■ Stated exercise
Print every line of the material below word for word, leaving the pictures out.

■ Record list
* Begin *

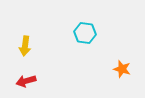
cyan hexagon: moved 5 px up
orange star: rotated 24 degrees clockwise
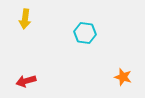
yellow arrow: moved 27 px up
orange star: moved 1 px right, 8 px down
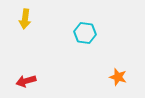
orange star: moved 5 px left
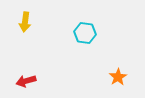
yellow arrow: moved 3 px down
orange star: rotated 24 degrees clockwise
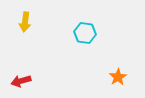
red arrow: moved 5 px left
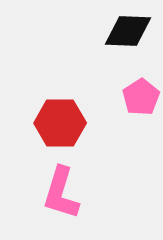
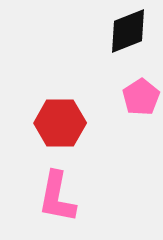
black diamond: rotated 24 degrees counterclockwise
pink L-shape: moved 4 px left, 4 px down; rotated 6 degrees counterclockwise
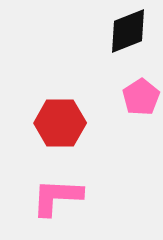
pink L-shape: rotated 82 degrees clockwise
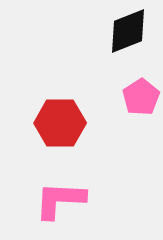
pink L-shape: moved 3 px right, 3 px down
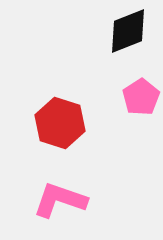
red hexagon: rotated 18 degrees clockwise
pink L-shape: rotated 16 degrees clockwise
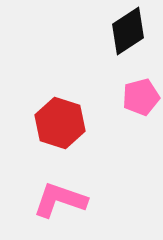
black diamond: rotated 12 degrees counterclockwise
pink pentagon: rotated 18 degrees clockwise
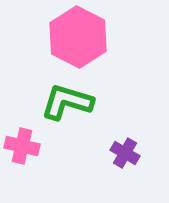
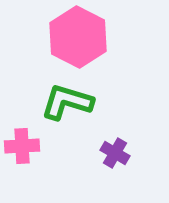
pink cross: rotated 16 degrees counterclockwise
purple cross: moved 10 px left
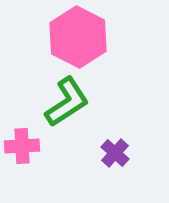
green L-shape: rotated 130 degrees clockwise
purple cross: rotated 12 degrees clockwise
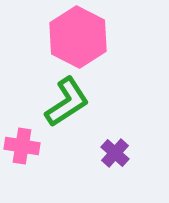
pink cross: rotated 12 degrees clockwise
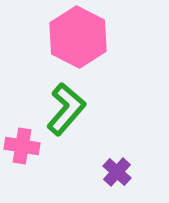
green L-shape: moved 1 px left, 7 px down; rotated 16 degrees counterclockwise
purple cross: moved 2 px right, 19 px down
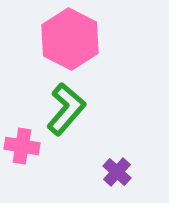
pink hexagon: moved 8 px left, 2 px down
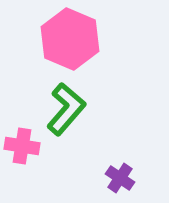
pink hexagon: rotated 4 degrees counterclockwise
purple cross: moved 3 px right, 6 px down; rotated 8 degrees counterclockwise
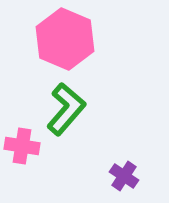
pink hexagon: moved 5 px left
purple cross: moved 4 px right, 2 px up
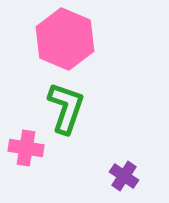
green L-shape: moved 1 px up; rotated 22 degrees counterclockwise
pink cross: moved 4 px right, 2 px down
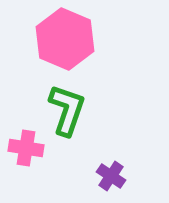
green L-shape: moved 1 px right, 2 px down
purple cross: moved 13 px left
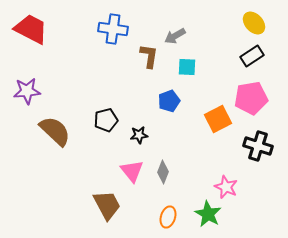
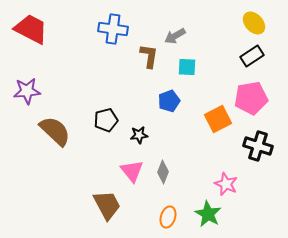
pink star: moved 3 px up
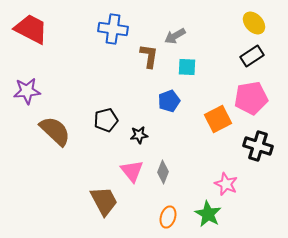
brown trapezoid: moved 3 px left, 4 px up
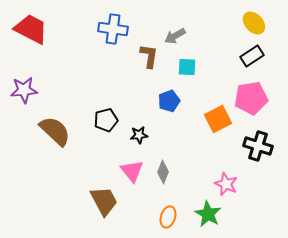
purple star: moved 3 px left, 1 px up
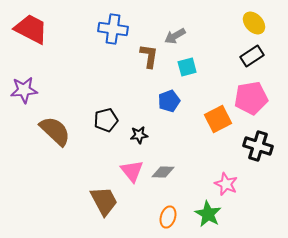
cyan square: rotated 18 degrees counterclockwise
gray diamond: rotated 70 degrees clockwise
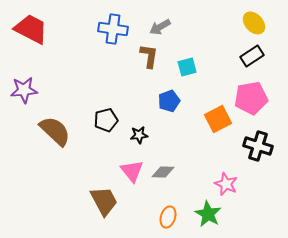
gray arrow: moved 15 px left, 9 px up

* End *

■ Reply
cyan hexagon: moved 5 px up
orange star: rotated 24 degrees clockwise
yellow arrow: moved 27 px up
orange star: moved 1 px right, 8 px down
orange star: moved 5 px left
yellow arrow: moved 3 px down
orange star: rotated 24 degrees clockwise
red arrow: moved 5 px left
black diamond: rotated 24 degrees counterclockwise
pink L-shape: moved 4 px left, 4 px down; rotated 6 degrees counterclockwise
pink L-shape: rotated 82 degrees clockwise
pink L-shape: moved 3 px right, 3 px down
red hexagon: rotated 18 degrees clockwise
pink L-shape: rotated 16 degrees clockwise
black diamond: rotated 12 degrees counterclockwise
pink pentagon: rotated 18 degrees clockwise
pink cross: rotated 16 degrees counterclockwise
purple cross: moved 10 px left
green L-shape: rotated 130 degrees clockwise
purple cross: rotated 12 degrees clockwise
pink cross: rotated 12 degrees clockwise
green L-shape: moved 1 px left, 7 px down; rotated 16 degrees counterclockwise
purple cross: moved 2 px right, 19 px down
pink hexagon: moved 8 px left, 2 px down
pink hexagon: rotated 4 degrees counterclockwise
purple cross: moved 3 px right, 6 px down; rotated 8 degrees counterclockwise
pink hexagon: moved 5 px left
purple cross: moved 4 px right, 2 px up
green L-shape: moved 1 px up; rotated 22 degrees counterclockwise
pink cross: moved 4 px right, 2 px down
green L-shape: moved 1 px right, 2 px down
purple cross: moved 13 px left
pink star: moved 3 px up
brown trapezoid: moved 3 px left, 4 px up
purple star: moved 3 px left, 1 px up
cyan square: rotated 18 degrees counterclockwise
gray diamond: rotated 70 degrees clockwise
gray arrow: moved 15 px left, 9 px up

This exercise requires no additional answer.